┌──

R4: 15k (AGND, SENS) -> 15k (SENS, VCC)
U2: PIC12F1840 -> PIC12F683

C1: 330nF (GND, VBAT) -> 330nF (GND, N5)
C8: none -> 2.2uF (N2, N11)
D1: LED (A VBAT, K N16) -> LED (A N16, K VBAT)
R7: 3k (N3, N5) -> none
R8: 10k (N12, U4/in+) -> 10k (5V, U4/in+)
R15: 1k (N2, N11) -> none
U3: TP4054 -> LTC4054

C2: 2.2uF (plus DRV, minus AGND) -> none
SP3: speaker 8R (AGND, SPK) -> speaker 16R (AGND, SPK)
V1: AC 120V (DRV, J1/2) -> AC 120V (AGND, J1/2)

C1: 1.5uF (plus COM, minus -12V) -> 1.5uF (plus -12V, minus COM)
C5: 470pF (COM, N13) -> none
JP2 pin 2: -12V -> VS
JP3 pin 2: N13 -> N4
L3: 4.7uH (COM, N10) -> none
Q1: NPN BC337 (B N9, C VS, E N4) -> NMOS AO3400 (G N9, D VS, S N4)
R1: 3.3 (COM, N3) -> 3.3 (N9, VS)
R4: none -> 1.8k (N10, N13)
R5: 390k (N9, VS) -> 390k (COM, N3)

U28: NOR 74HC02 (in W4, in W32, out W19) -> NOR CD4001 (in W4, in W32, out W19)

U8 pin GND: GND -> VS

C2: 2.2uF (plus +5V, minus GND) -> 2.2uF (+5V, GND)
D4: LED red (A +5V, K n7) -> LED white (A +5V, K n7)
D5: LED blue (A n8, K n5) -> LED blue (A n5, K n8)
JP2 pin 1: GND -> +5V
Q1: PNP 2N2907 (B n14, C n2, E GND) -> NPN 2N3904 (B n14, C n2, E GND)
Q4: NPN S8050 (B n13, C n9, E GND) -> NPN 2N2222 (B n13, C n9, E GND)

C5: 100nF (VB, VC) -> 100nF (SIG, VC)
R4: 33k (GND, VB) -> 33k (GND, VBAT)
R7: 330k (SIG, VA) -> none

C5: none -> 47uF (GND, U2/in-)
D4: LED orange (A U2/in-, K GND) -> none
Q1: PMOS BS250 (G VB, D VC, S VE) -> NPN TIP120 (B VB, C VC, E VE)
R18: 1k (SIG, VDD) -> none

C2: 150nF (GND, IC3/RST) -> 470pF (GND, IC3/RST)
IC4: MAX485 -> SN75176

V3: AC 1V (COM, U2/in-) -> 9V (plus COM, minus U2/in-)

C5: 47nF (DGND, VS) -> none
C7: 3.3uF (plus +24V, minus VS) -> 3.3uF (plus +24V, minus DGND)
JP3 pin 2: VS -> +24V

└──

_WORK TASK_. For the word "minus", return every line of the records that holds it.

_YOUR RESPONSE_.
C2: 2.2uF (plus DRV, minus AGND) -> none
C1: 1.5uF (plus COM, minus -12V) -> 1.5uF (plus -12V, minus COM)
C2: 2.2uF (plus +5V, minus GND) -> 2.2uF (+5V, GND)
V3: AC 1V (COM, U2/in-) -> 9V (plus COM, minus U2/in-)
C7: 3.3uF (plus +24V, minus VS) -> 3.3uF (plus +24V, minus DGND)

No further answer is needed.